Exercise: The answer must be every line of the records in which the string "building" appears.

----------------------------------------

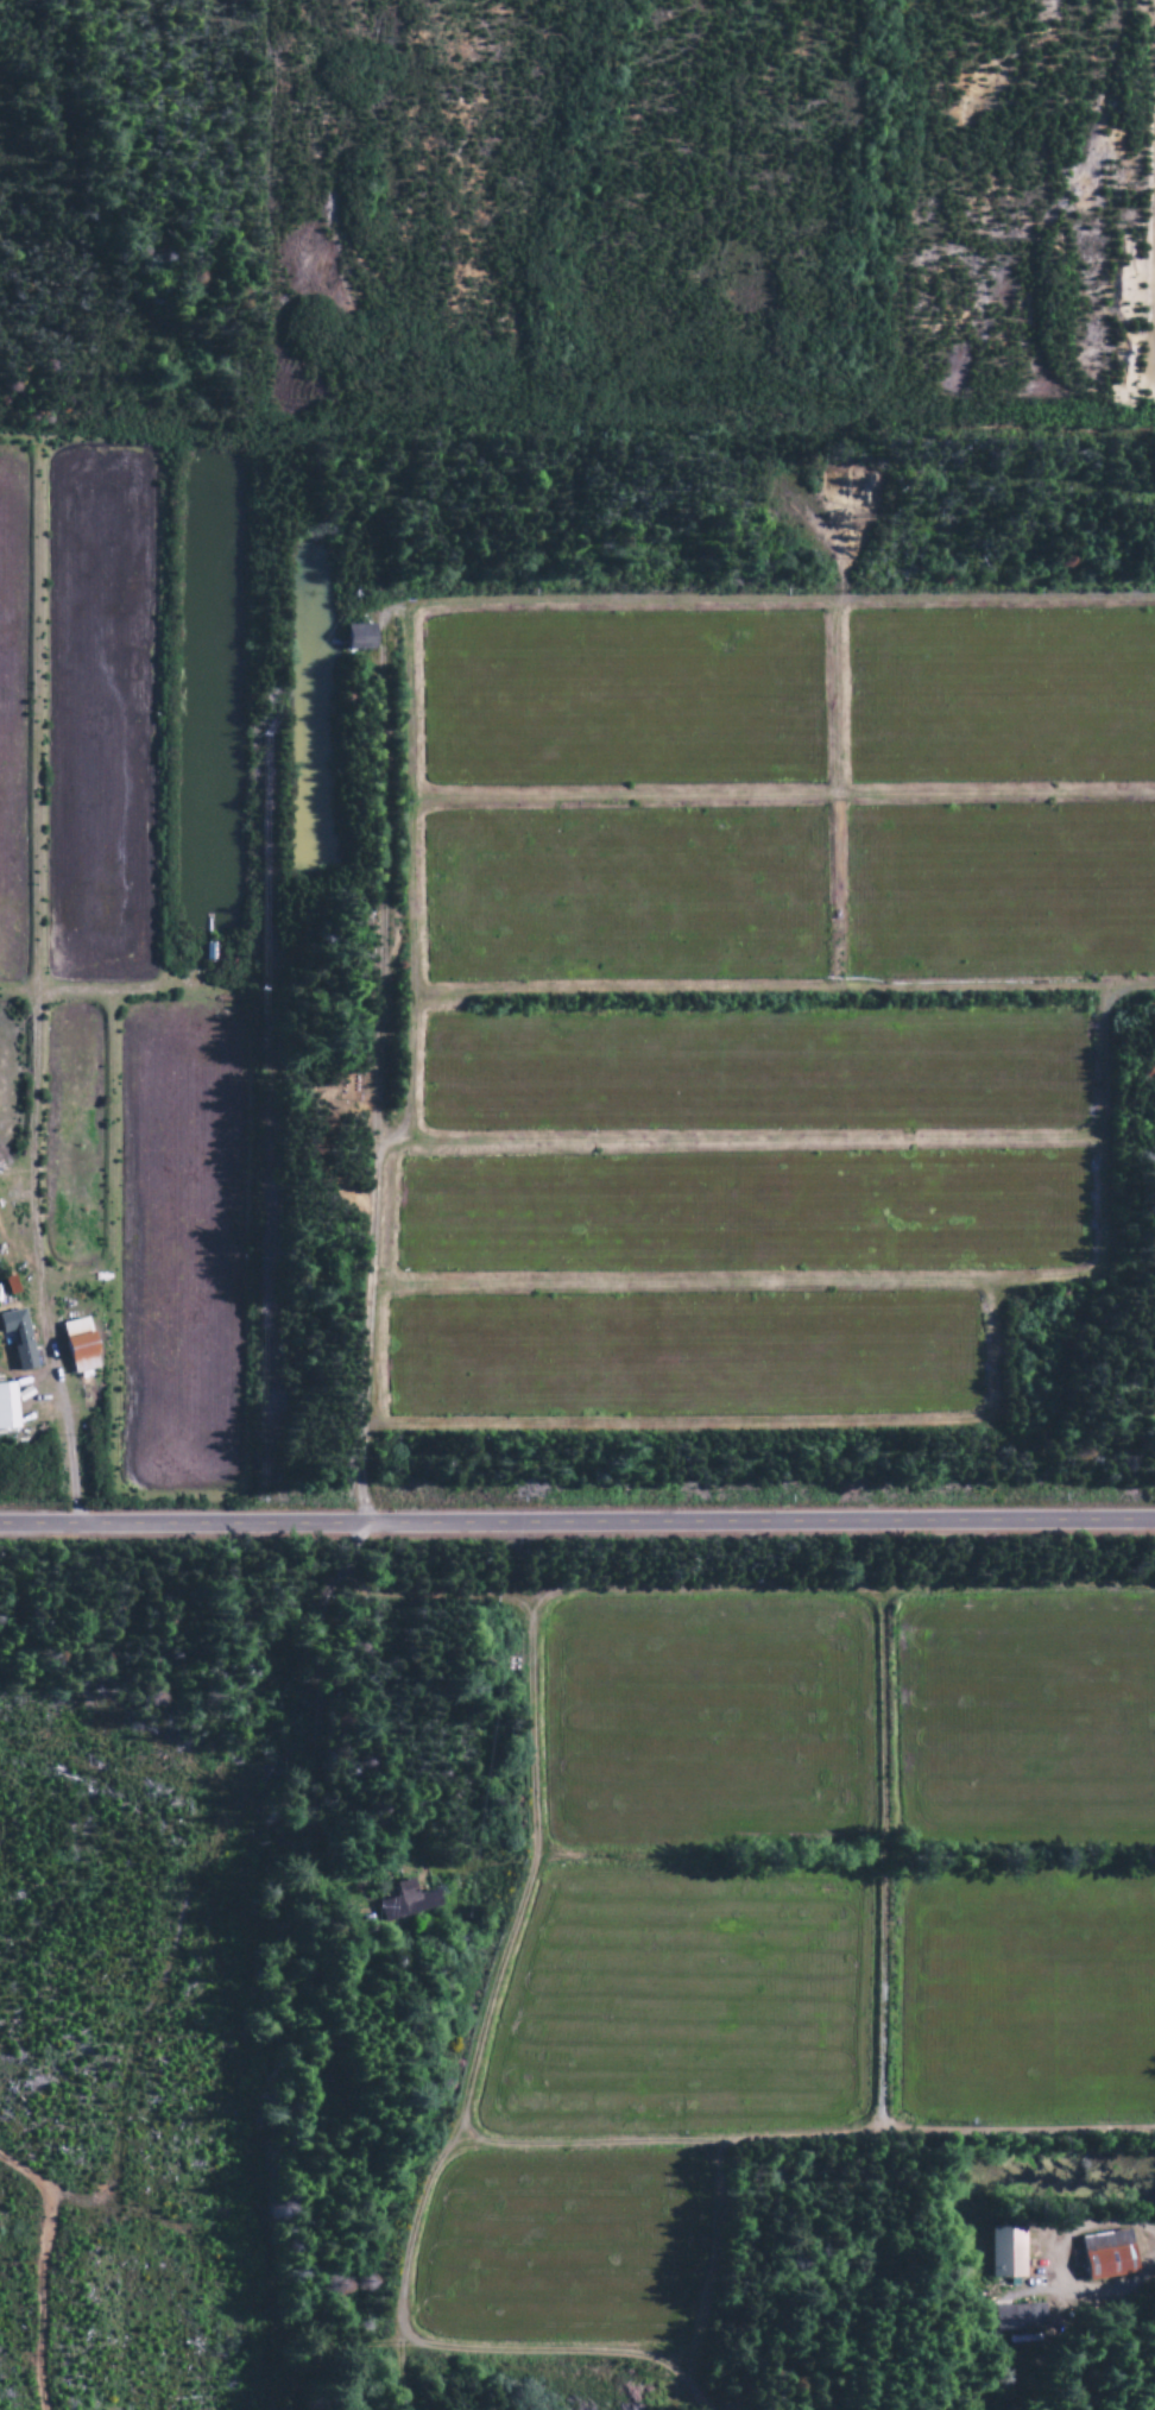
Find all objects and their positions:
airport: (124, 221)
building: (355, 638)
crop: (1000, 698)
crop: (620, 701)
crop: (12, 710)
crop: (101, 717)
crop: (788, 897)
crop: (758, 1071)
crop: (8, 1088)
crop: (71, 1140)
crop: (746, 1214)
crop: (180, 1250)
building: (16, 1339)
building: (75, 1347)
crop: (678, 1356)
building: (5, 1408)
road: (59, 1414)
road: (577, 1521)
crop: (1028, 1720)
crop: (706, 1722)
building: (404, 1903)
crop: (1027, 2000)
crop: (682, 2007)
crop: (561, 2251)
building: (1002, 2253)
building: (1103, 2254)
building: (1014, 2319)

----------------------------------------

Reply:
building: (355, 638)
building: (16, 1339)
building: (75, 1347)
building: (5, 1408)
building: (404, 1903)
building: (1002, 2253)
building: (1103, 2254)
building: (1014, 2319)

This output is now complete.